(Coordinate change listings)
<<<<
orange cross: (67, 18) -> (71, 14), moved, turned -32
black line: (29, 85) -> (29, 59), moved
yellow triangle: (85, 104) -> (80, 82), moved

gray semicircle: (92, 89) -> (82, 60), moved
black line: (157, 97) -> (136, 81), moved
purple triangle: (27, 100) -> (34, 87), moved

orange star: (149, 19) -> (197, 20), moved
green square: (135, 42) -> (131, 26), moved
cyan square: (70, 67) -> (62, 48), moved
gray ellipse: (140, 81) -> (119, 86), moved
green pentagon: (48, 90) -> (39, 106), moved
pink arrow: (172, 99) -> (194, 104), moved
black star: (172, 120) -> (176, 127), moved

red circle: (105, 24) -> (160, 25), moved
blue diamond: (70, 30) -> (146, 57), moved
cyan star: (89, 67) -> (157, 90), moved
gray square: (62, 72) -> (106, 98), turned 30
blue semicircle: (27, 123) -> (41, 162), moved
>>>>
<<<<
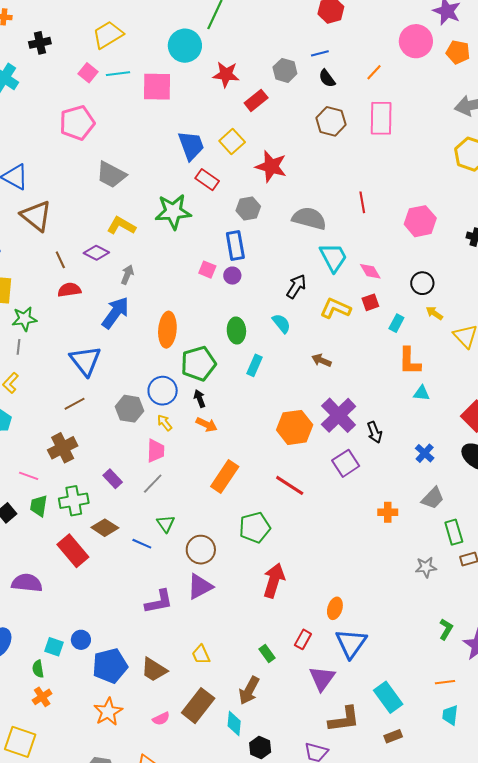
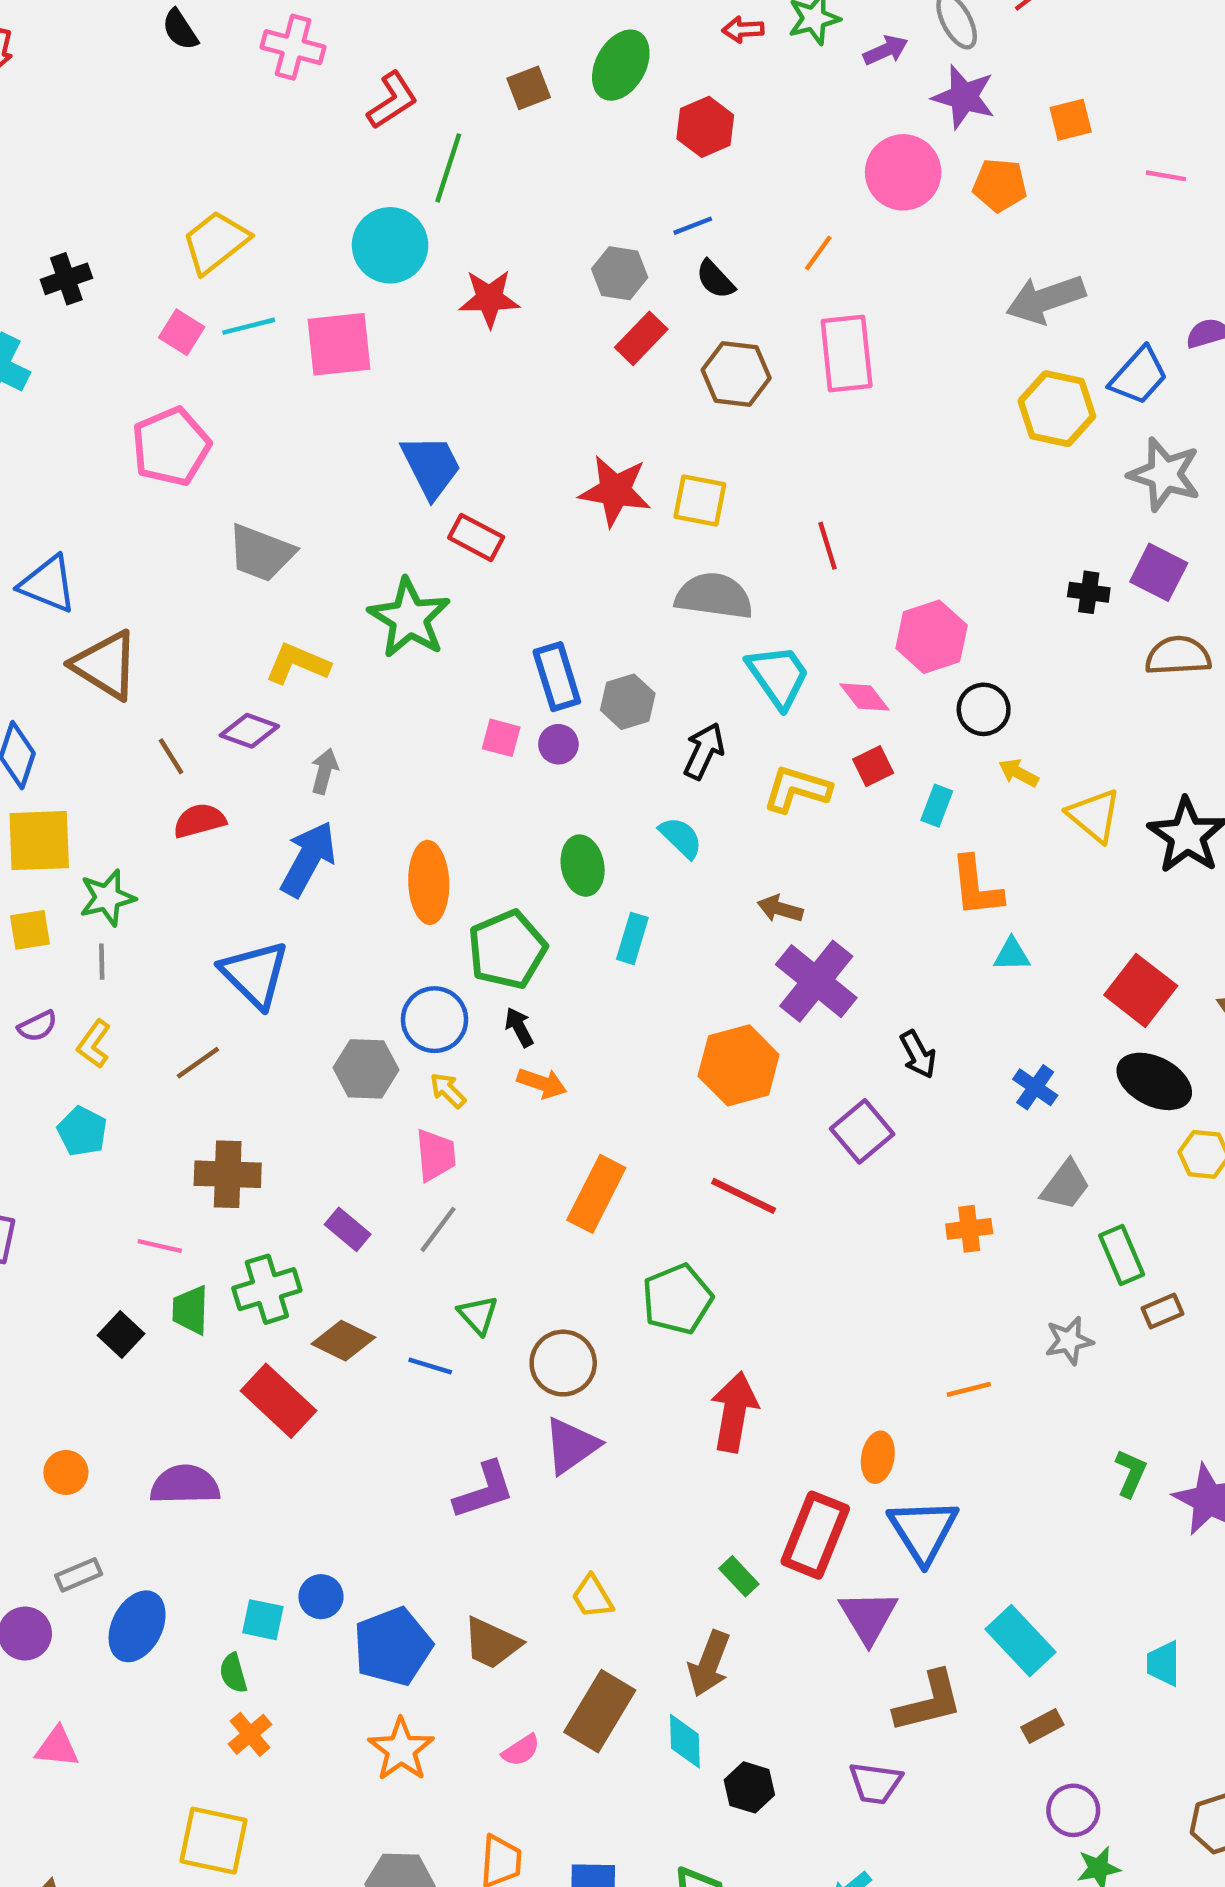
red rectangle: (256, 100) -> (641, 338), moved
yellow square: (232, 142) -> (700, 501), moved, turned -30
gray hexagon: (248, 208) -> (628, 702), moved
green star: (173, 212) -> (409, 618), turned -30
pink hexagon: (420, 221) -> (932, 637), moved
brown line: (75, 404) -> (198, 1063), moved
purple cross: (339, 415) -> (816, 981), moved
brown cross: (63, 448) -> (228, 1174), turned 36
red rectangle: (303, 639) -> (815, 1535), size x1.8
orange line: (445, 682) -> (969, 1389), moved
>>>>
- **What the exercise asks**
Copy out, exactly and alone, the lines of the entries above between the ones holding "orange cross: (67, 18)" and "pink arrow: (172, 99) -> (194, 104), moved", inclusive.

- **Task answer**
orange cross: (67, 18) -> (71, 14), moved, turned -32
black line: (29, 85) -> (29, 59), moved
yellow triangle: (85, 104) -> (80, 82), moved

gray semicircle: (92, 89) -> (82, 60), moved
black line: (157, 97) -> (136, 81), moved
purple triangle: (27, 100) -> (34, 87), moved

orange star: (149, 19) -> (197, 20), moved
green square: (135, 42) -> (131, 26), moved
cyan square: (70, 67) -> (62, 48), moved
gray ellipse: (140, 81) -> (119, 86), moved
green pentagon: (48, 90) -> (39, 106), moved
pink arrow: (172, 99) -> (194, 104), moved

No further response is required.